• TASK TO CARRY OUT: Output only the lines below that start at the line containing "brown padlock: 7 -> 6" and end at the line containing "brown hammer: 0 -> 1", with both ends kept.
[RECORDS SHOWN — start]
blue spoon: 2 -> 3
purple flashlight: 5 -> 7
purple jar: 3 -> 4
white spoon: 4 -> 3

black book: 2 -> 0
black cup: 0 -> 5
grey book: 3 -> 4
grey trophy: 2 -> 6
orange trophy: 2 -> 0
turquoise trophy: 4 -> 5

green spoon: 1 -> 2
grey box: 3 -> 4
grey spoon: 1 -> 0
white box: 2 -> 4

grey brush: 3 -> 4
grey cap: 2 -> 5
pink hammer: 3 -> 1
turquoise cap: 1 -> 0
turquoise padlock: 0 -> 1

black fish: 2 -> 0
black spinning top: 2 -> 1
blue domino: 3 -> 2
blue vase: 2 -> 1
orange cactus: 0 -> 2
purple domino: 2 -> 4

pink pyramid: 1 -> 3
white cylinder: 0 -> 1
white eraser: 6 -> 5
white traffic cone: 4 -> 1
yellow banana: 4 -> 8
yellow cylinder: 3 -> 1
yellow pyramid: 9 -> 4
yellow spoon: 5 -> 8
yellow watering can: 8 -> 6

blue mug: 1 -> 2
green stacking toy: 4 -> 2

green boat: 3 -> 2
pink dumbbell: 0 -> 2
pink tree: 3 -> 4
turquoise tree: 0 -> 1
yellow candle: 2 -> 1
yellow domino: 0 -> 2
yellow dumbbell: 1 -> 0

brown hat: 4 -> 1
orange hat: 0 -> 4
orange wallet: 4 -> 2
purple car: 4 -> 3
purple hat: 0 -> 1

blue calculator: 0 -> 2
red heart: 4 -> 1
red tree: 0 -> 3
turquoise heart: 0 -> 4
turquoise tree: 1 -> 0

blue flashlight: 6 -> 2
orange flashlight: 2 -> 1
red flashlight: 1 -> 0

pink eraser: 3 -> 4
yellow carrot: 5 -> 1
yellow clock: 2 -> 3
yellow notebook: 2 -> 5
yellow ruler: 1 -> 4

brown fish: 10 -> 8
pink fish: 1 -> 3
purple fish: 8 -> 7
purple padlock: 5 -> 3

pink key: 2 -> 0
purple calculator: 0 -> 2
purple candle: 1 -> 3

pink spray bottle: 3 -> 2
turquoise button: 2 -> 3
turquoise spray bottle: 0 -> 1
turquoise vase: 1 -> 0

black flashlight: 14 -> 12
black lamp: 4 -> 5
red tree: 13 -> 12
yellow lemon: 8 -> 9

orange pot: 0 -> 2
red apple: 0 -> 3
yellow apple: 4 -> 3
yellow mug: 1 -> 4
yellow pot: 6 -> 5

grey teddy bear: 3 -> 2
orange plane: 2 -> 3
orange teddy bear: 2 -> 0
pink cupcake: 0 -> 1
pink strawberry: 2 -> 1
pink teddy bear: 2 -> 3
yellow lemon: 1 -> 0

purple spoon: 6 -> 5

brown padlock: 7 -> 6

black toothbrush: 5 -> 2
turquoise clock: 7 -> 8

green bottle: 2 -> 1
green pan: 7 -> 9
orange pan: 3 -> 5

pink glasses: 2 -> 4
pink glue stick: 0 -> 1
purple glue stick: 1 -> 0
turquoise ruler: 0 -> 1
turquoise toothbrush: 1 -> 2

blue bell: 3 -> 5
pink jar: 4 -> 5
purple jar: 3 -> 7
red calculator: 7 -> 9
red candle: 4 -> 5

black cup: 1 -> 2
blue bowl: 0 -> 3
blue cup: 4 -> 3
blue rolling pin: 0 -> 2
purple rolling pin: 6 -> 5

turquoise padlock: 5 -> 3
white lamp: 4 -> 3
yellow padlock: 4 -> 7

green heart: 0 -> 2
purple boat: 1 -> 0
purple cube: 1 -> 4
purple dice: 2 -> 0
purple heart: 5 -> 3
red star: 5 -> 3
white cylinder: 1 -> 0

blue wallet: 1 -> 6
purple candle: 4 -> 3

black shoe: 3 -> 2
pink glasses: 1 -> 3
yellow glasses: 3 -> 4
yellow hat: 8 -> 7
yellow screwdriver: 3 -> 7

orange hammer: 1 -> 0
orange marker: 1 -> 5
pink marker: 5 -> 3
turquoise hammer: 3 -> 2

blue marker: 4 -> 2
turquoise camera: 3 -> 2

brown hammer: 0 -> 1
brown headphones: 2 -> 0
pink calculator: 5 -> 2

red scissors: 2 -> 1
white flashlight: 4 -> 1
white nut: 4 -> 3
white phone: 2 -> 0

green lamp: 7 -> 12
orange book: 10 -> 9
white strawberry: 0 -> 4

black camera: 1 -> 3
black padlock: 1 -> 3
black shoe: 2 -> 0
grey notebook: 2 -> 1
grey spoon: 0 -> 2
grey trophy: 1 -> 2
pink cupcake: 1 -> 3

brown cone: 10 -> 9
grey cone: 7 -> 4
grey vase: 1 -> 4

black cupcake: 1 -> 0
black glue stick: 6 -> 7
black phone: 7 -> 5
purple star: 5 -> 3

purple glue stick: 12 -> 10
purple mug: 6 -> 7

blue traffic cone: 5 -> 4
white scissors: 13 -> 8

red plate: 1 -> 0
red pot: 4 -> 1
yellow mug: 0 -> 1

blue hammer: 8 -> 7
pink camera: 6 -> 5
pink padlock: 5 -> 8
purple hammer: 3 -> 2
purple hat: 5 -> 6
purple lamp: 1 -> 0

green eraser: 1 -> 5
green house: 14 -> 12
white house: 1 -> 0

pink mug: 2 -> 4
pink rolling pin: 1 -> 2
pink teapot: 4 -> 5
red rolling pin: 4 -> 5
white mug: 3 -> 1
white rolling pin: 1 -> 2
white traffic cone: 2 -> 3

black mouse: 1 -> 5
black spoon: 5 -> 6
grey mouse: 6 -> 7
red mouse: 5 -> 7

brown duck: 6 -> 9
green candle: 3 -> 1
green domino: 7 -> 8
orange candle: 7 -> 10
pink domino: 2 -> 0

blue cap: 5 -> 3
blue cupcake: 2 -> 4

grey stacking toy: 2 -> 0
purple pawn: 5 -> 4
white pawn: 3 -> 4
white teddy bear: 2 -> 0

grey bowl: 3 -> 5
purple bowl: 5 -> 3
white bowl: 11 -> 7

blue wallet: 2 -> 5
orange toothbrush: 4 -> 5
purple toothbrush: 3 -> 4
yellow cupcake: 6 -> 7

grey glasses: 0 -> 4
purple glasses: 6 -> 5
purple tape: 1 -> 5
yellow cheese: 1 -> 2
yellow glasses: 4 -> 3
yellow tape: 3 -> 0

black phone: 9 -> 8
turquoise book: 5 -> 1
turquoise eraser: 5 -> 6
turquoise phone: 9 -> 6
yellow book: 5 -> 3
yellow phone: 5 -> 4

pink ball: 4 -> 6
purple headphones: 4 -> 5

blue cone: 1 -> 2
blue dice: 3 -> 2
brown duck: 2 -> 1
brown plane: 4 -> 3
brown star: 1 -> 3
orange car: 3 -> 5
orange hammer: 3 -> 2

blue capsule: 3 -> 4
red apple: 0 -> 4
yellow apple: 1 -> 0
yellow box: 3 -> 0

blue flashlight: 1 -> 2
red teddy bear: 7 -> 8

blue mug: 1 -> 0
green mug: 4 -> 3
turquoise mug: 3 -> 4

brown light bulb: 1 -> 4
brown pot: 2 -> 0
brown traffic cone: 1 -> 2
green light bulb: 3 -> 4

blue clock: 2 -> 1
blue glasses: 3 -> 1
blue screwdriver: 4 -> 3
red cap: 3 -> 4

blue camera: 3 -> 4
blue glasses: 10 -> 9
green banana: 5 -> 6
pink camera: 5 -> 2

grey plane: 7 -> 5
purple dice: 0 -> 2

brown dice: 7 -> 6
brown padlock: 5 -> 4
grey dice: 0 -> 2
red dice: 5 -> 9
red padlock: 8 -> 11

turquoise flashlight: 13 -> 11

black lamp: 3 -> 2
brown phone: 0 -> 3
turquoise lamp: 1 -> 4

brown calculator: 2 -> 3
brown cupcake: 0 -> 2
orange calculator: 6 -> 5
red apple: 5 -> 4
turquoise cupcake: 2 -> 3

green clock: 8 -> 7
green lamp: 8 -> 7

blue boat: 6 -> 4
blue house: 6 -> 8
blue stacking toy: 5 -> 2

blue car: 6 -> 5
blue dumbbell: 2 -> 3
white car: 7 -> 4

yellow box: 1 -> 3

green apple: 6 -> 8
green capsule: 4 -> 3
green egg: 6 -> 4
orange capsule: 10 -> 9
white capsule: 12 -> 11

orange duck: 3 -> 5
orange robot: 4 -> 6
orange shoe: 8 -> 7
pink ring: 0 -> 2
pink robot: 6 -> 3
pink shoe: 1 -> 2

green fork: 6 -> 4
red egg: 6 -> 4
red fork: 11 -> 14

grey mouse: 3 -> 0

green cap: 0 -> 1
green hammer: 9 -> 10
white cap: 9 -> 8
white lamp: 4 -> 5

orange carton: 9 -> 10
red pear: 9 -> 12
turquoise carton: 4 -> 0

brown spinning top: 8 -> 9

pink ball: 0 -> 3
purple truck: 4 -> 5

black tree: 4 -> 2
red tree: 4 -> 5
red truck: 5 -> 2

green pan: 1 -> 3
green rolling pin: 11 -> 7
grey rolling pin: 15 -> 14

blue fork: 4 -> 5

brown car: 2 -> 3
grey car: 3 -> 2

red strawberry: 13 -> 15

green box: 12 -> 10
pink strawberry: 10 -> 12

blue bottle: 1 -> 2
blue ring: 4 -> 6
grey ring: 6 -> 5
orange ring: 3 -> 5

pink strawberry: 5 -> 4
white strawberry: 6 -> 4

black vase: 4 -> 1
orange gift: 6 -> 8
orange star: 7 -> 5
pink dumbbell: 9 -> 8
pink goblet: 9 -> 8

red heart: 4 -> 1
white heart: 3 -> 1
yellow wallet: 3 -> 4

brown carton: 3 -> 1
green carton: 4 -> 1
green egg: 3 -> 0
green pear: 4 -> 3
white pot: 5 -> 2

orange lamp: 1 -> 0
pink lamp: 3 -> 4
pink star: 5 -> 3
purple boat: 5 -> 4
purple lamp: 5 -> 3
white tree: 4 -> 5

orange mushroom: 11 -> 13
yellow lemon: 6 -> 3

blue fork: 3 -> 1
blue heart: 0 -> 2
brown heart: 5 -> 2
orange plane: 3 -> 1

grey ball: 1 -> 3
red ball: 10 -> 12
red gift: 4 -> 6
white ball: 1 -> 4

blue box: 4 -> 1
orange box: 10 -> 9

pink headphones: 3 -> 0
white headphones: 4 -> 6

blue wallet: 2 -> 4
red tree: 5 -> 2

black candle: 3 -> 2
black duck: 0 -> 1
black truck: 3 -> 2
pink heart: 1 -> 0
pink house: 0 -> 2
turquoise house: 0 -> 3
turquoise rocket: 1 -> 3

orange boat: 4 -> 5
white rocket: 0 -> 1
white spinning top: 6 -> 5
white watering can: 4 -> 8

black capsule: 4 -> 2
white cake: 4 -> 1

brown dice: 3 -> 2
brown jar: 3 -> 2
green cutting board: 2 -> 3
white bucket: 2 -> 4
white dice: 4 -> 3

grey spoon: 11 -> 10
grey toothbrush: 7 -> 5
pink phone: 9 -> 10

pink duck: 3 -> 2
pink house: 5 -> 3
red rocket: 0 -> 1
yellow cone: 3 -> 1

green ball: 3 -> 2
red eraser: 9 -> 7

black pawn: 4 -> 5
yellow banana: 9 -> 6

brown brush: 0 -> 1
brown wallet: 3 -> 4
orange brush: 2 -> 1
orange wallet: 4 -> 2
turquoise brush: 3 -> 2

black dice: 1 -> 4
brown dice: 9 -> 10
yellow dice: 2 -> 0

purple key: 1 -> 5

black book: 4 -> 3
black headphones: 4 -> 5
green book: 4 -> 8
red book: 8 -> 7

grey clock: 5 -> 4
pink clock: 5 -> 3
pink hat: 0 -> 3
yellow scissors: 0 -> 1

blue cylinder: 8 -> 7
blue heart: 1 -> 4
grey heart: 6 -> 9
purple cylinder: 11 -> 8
[RECORDS SHOWN — finish]
• SOLUTION TO THIS PROBLEM:
brown padlock: 7 -> 6

black toothbrush: 5 -> 2
turquoise clock: 7 -> 8

green bottle: 2 -> 1
green pan: 7 -> 9
orange pan: 3 -> 5

pink glasses: 2 -> 4
pink glue stick: 0 -> 1
purple glue stick: 1 -> 0
turquoise ruler: 0 -> 1
turquoise toothbrush: 1 -> 2

blue bell: 3 -> 5
pink jar: 4 -> 5
purple jar: 3 -> 7
red calculator: 7 -> 9
red candle: 4 -> 5

black cup: 1 -> 2
blue bowl: 0 -> 3
blue cup: 4 -> 3
blue rolling pin: 0 -> 2
purple rolling pin: 6 -> 5

turquoise padlock: 5 -> 3
white lamp: 4 -> 3
yellow padlock: 4 -> 7

green heart: 0 -> 2
purple boat: 1 -> 0
purple cube: 1 -> 4
purple dice: 2 -> 0
purple heart: 5 -> 3
red star: 5 -> 3
white cylinder: 1 -> 0

blue wallet: 1 -> 6
purple candle: 4 -> 3

black shoe: 3 -> 2
pink glasses: 1 -> 3
yellow glasses: 3 -> 4
yellow hat: 8 -> 7
yellow screwdriver: 3 -> 7

orange hammer: 1 -> 0
orange marker: 1 -> 5
pink marker: 5 -> 3
turquoise hammer: 3 -> 2

blue marker: 4 -> 2
turquoise camera: 3 -> 2

brown hammer: 0 -> 1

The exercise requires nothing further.